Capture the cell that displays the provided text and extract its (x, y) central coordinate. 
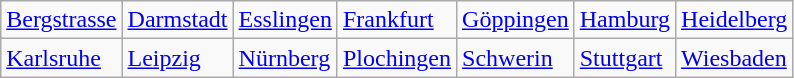
Schwerin (516, 58)
Leipzig (178, 58)
Wiesbaden (734, 58)
Nürnberg (285, 58)
Karlsruhe (62, 58)
Hamburg (624, 20)
Plochingen (396, 58)
Esslingen (285, 20)
Stuttgart (624, 58)
Darmstadt (178, 20)
Göppingen (516, 20)
Frankfurt (396, 20)
Bergstrasse (62, 20)
Heidelberg (734, 20)
Return the (x, y) coordinate for the center point of the cell that contains the specified text.  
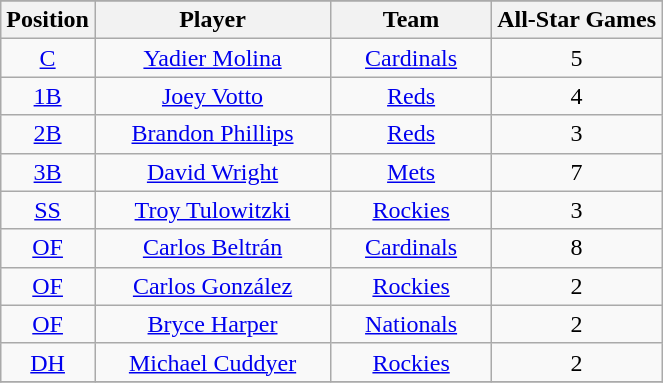
Troy Tulowitzki (212, 210)
1B (48, 96)
Carlos González (212, 286)
5 (577, 58)
Position (48, 20)
Joey Votto (212, 96)
8 (577, 248)
Player (212, 20)
Yadier Molina (212, 58)
Carlos Beltrán (212, 248)
Michael Cuddyer (212, 362)
Mets (412, 172)
All-Star Games (577, 20)
2B (48, 134)
Bryce Harper (212, 324)
4 (577, 96)
Brandon Phillips (212, 134)
Team (412, 20)
Nationals (412, 324)
7 (577, 172)
3B (48, 172)
David Wright (212, 172)
SS (48, 210)
C (48, 58)
DH (48, 362)
Detect which cell encompasses the target text, then output its (X, Y) center coordinate. 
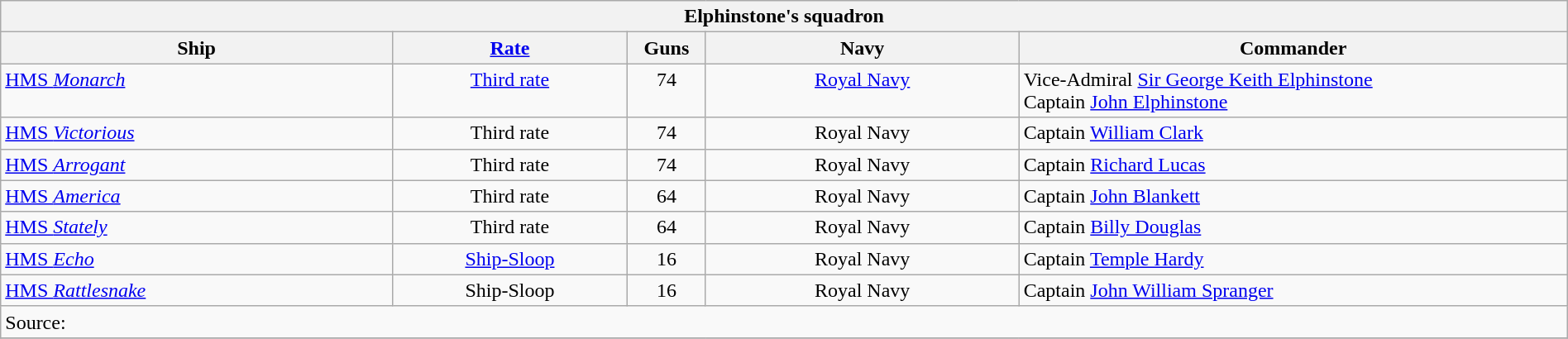
Navy (862, 48)
HMS Stately (197, 227)
Ship (197, 48)
Captain John Blankett (1293, 196)
HMS Rattlesnake (197, 290)
Commander (1293, 48)
Captain Temple Hardy (1293, 259)
Elphinstone's squadron (784, 17)
HMS Arrogant (197, 165)
HMS America (197, 196)
Captain William Clark (1293, 133)
HMS Echo (197, 259)
Source: (784, 322)
Captain Richard Lucas (1293, 165)
HMS Victorious (197, 133)
Guns (667, 48)
Rate (509, 48)
HMS Monarch (197, 91)
Vice-Admiral Sir George Keith ElphinstoneCaptain John Elphinstone (1293, 91)
Captain Billy Douglas (1293, 227)
Captain John William Spranger (1293, 290)
Provide the [x, y] coordinate of the cell's center where the given text is located.  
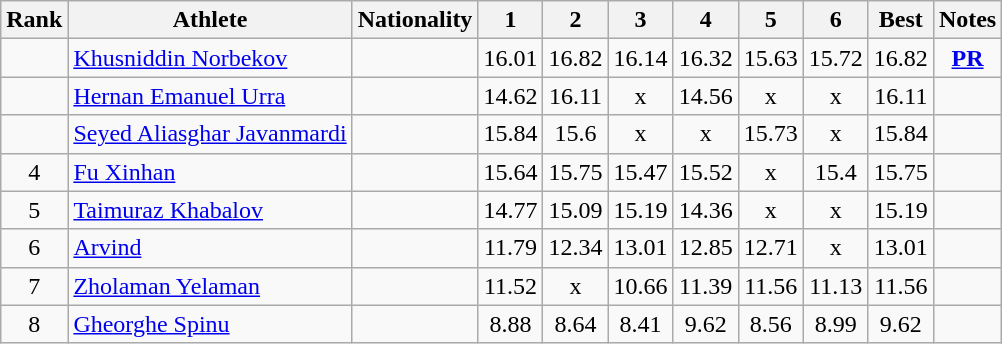
Best [900, 20]
Fu Xinhan [210, 172]
15.72 [836, 58]
14.36 [706, 210]
15.73 [770, 134]
11.13 [836, 286]
Zholaman Yelaman [210, 286]
Arvind [210, 248]
14.62 [510, 96]
7 [34, 286]
11.79 [510, 248]
11.39 [706, 286]
15.4 [836, 172]
16.32 [706, 58]
PR [967, 58]
8.88 [510, 324]
Rank [34, 20]
Athlete [210, 20]
Taimuraz Khabalov [210, 210]
Nationality [415, 20]
8.64 [576, 324]
15.63 [770, 58]
Hernan Emanuel Urra [210, 96]
Gheorghe Spinu [210, 324]
15.09 [576, 210]
14.56 [706, 96]
2 [576, 20]
8.99 [836, 324]
8.56 [770, 324]
3 [640, 20]
12.34 [576, 248]
Seyed Aliasghar Javanmardi [210, 134]
12.71 [770, 248]
14.77 [510, 210]
16.01 [510, 58]
10.66 [640, 286]
15.47 [640, 172]
Khusniddin Norbekov [210, 58]
15.52 [706, 172]
15.6 [576, 134]
12.85 [706, 248]
8 [34, 324]
8.41 [640, 324]
Notes [967, 20]
16.14 [640, 58]
11.52 [510, 286]
1 [510, 20]
15.64 [510, 172]
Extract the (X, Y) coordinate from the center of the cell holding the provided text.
------------
The task:
Convert the lines of the records above, from the line with "Schwerin (516, 58)" to the line with "Heidelberg (734, 20)", into a JSON list of strings, one string per line, leaving out any blank lines.

Correct response:
[
  "Schwerin (516, 58)",
  "Leipzig (178, 58)",
  "Wiesbaden (734, 58)",
  "Nürnberg (285, 58)",
  "Karlsruhe (62, 58)",
  "Hamburg (624, 20)",
  "Plochingen (396, 58)",
  "Esslingen (285, 20)",
  "Stuttgart (624, 58)",
  "Darmstadt (178, 20)",
  "Göppingen (516, 20)",
  "Frankfurt (396, 20)",
  "Bergstrasse (62, 20)",
  "Heidelberg (734, 20)"
]